Work request ->
Please output exactly the lines from the one containing "delete | pink" through the end of the records below, leaving out any pictures.

□ □ □ □ □ □ □

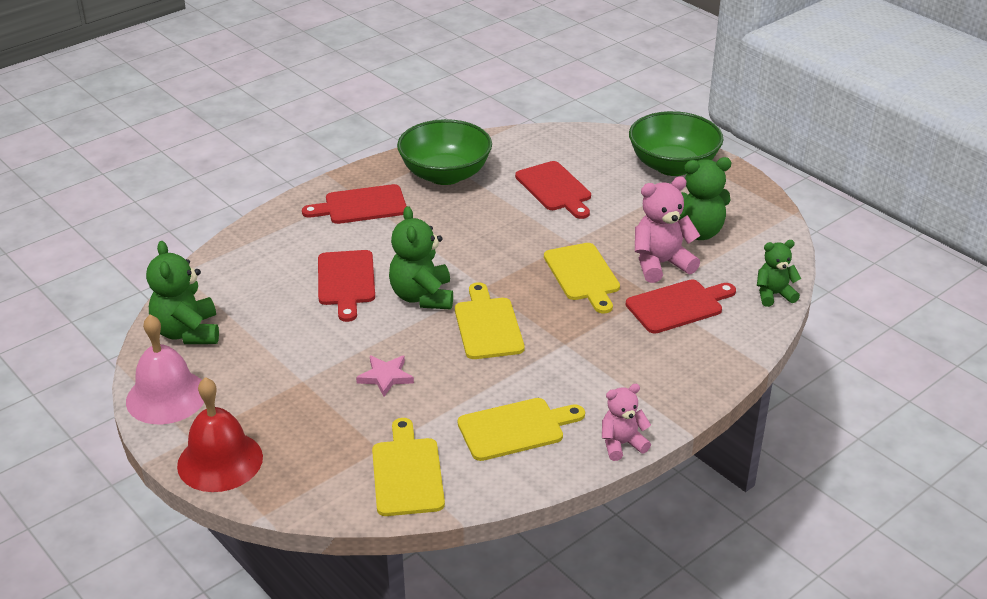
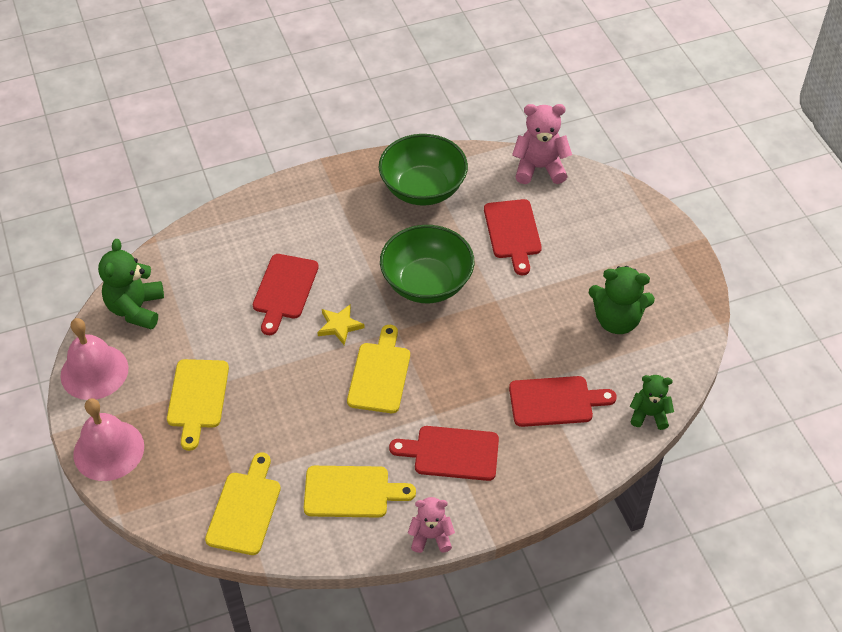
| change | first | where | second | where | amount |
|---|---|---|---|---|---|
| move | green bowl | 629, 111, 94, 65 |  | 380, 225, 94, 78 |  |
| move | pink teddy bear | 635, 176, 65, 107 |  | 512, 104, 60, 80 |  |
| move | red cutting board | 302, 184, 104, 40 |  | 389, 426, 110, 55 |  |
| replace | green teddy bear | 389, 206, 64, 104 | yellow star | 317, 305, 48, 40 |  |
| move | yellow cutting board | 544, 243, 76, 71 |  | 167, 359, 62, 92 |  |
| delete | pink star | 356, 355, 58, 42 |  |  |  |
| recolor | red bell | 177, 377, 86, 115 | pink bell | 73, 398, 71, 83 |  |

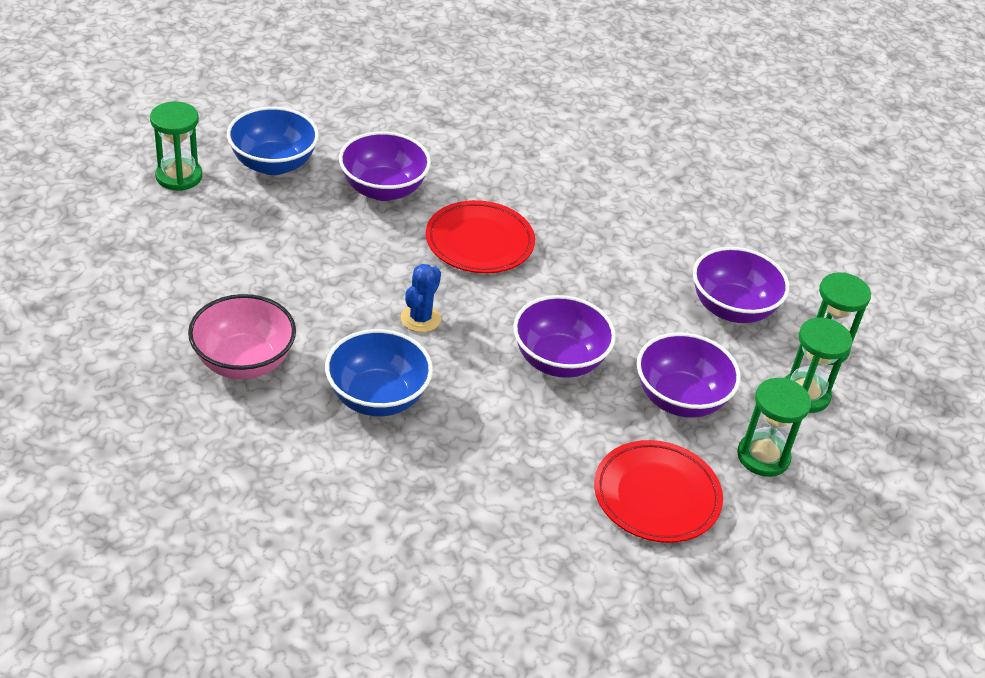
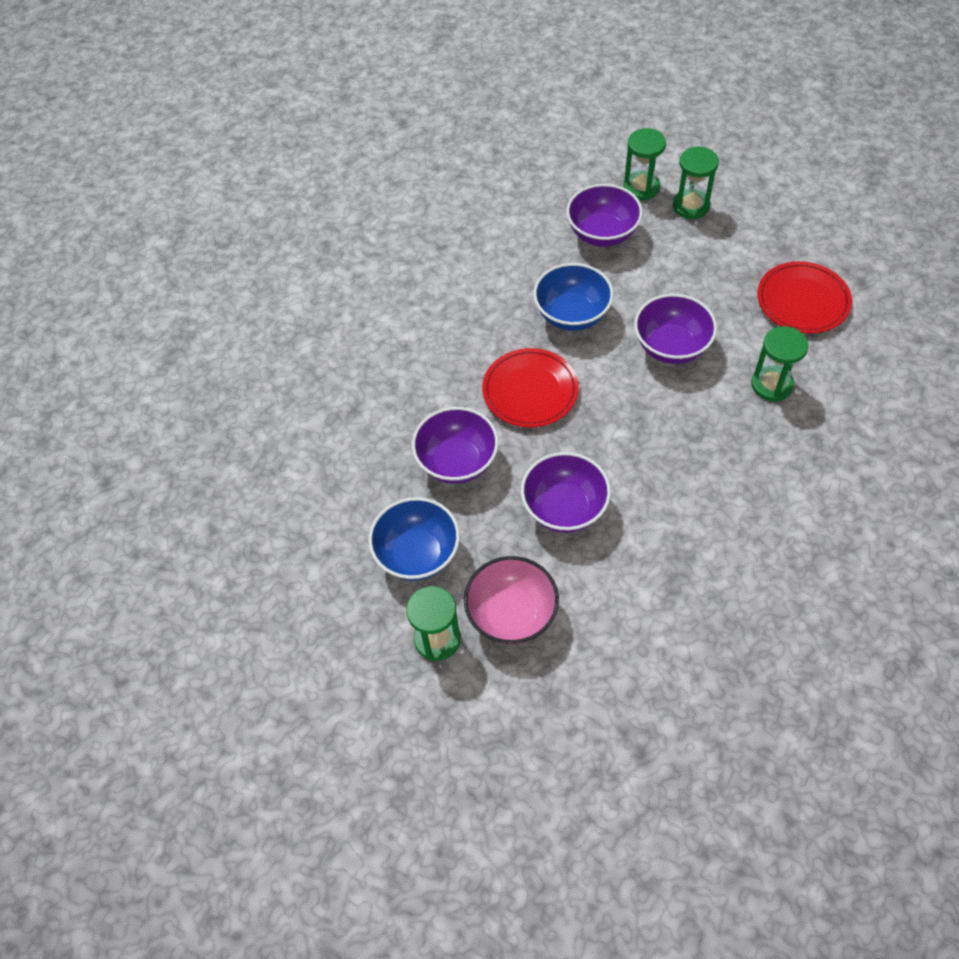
| change | first | where | second | where | amount |
|---|---|---|---|---|---|
| delete | blue cactus | 401, 264, 40, 68 |  |  |  |
| move | pink bowl | 188, 294, 108, 85 |  | 464, 556, 95, 88 |  |
| move | blue bowl | 325, 329, 108, 87 |  | 533, 263, 81, 68 |  |
| move | purple bowl | 637, 332, 104, 86 |  | 521, 452, 90, 81 |  |
| move | green hourglass | 737, 378, 74, 99 |  | 751, 326, 57, 76 |  |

□ □ □ □ □ □ □

The completed task ->
| delete | pink star | 356, 355, 58, 42 |  |  |  |
| recolor | red bell | 177, 377, 86, 115 | pink bell | 73, 398, 71, 83 |  |

| change | first | where | second | where | amount |
|---|---|---|---|---|---|
| delete | blue cactus | 401, 264, 40, 68 |  |  |  |
| move | pink bowl | 188, 294, 108, 85 |  | 464, 556, 95, 88 |  |
| move | blue bowl | 325, 329, 108, 87 |  | 533, 263, 81, 68 |  |
| move | purple bowl | 637, 332, 104, 86 |  | 521, 452, 90, 81 |  |
| move | green hourglass | 737, 378, 74, 99 |  | 751, 326, 57, 76 |  |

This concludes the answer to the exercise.